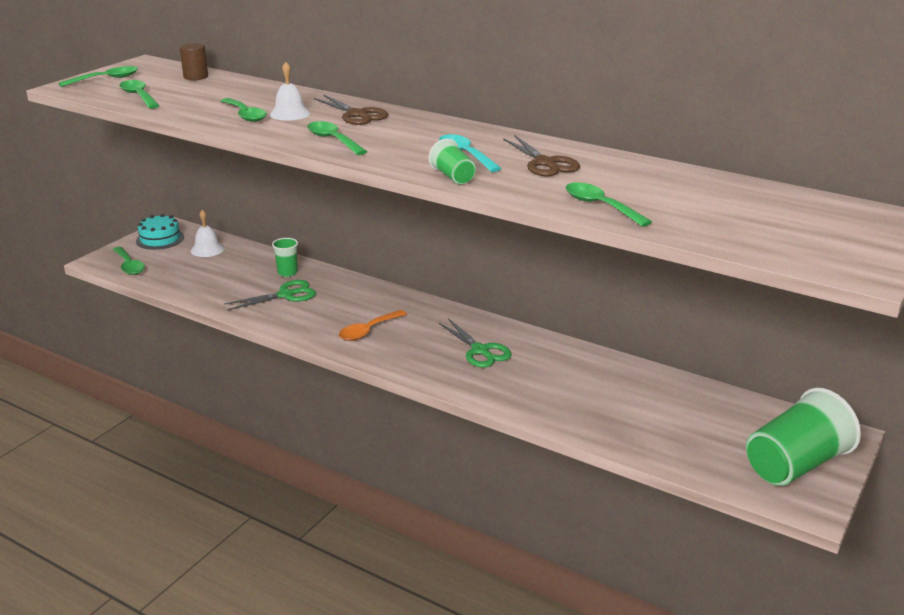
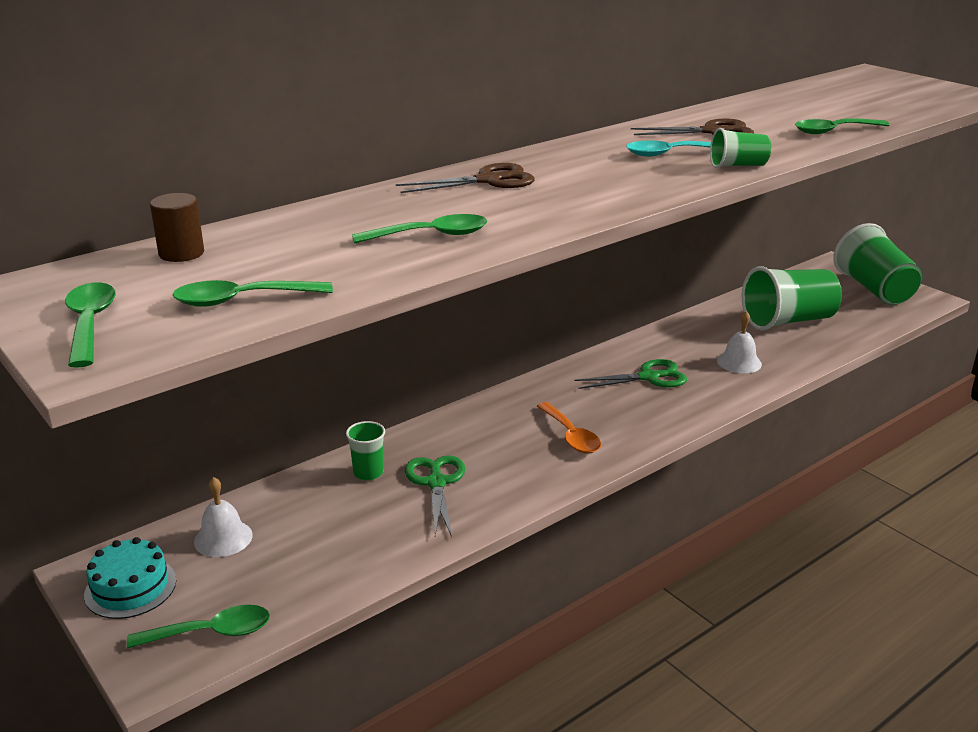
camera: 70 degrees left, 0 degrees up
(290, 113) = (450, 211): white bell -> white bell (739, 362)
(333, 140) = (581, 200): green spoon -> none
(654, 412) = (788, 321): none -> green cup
++++
### TASK TO COMPLETE:
From the line with "(333, 140) = (581, 200): green spoon -> none" to the final line of the data above, please reproduce every line exactly and add nothing.

### EXERCISE SOLUTION:
(333, 140) = (581, 200): green spoon -> none
(654, 412) = (788, 321): none -> green cup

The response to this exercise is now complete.